TASK DIRECTIONS: Starting with the line that contains "red dice: 6 -> 5", write out each line through the end of the listing, unchanged. Output nothing else.
◇ ◇ ◇
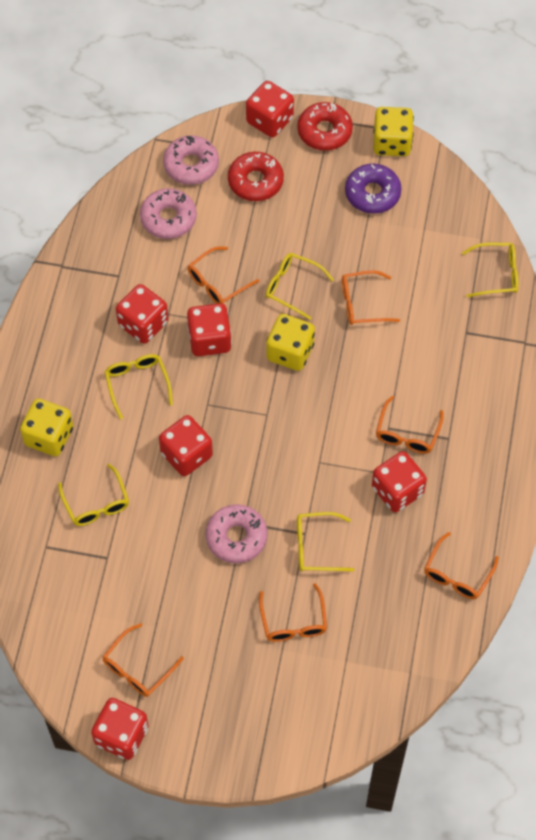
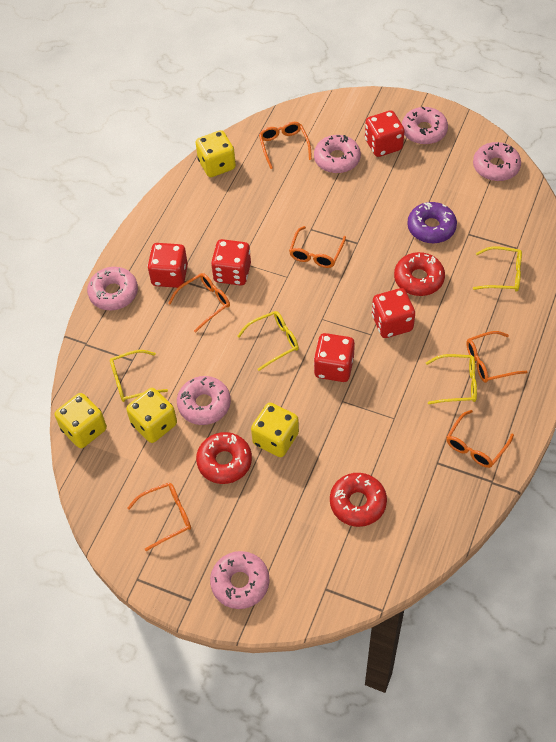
pink donut: 3 -> 6
red dice: 6 -> 5
red donut: 2 -> 3
yellow dice: 3 -> 4
yellow glasses: 5 -> 4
◇ ◇ ◇
REPLY TO THE TASK:
red dice: 6 -> 5
red donut: 2 -> 3
yellow dice: 3 -> 4
yellow glasses: 5 -> 4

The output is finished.